* _Entries provided_
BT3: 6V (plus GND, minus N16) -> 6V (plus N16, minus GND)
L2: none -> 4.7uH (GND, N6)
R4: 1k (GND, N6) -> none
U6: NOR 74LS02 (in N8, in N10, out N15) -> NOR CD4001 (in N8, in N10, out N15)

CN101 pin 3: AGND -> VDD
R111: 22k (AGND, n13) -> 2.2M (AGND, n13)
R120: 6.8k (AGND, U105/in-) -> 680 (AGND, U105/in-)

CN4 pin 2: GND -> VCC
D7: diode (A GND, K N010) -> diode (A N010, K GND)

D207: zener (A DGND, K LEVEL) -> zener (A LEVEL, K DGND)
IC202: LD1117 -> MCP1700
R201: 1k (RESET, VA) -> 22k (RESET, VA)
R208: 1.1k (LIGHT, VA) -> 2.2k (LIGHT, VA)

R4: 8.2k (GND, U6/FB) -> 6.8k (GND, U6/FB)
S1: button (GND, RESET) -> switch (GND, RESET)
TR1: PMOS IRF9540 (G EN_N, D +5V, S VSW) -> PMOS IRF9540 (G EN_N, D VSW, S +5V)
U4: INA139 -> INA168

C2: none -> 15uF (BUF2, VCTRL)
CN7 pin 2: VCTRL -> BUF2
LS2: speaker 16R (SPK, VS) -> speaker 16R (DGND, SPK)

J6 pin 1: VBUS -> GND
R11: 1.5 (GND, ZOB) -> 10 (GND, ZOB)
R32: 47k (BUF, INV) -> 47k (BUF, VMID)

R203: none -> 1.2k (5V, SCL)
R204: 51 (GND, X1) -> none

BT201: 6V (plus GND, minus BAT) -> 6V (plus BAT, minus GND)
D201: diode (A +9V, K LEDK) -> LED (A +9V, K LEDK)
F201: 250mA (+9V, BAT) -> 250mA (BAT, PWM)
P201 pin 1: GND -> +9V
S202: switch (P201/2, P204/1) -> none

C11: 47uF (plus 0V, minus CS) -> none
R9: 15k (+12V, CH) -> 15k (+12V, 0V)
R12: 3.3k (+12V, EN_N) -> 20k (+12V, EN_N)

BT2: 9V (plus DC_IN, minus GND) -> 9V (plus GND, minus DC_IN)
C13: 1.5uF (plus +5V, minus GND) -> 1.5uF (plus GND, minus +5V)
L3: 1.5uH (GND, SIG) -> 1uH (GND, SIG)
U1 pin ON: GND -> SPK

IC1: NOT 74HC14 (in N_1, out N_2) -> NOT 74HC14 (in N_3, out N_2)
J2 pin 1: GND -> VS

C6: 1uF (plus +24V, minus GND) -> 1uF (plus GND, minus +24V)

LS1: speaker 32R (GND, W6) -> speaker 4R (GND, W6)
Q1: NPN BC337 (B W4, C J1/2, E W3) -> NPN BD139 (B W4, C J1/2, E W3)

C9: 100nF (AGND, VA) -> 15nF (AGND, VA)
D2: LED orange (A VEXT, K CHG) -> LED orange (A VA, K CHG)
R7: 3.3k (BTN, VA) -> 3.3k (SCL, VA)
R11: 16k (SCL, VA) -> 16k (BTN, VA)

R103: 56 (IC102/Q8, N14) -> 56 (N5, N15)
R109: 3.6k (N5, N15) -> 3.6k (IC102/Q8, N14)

* _To do_
The reply must consist solely of the lines from the one containing "C9: 100nF (AGND, VA) -> 15nF (AGND, VA)" through the last line of the data, reproduced exactly.

* _The completed task_
C9: 100nF (AGND, VA) -> 15nF (AGND, VA)
D2: LED orange (A VEXT, K CHG) -> LED orange (A VA, K CHG)
R7: 3.3k (BTN, VA) -> 3.3k (SCL, VA)
R11: 16k (SCL, VA) -> 16k (BTN, VA)

R103: 56 (IC102/Q8, N14) -> 56 (N5, N15)
R109: 3.6k (N5, N15) -> 3.6k (IC102/Q8, N14)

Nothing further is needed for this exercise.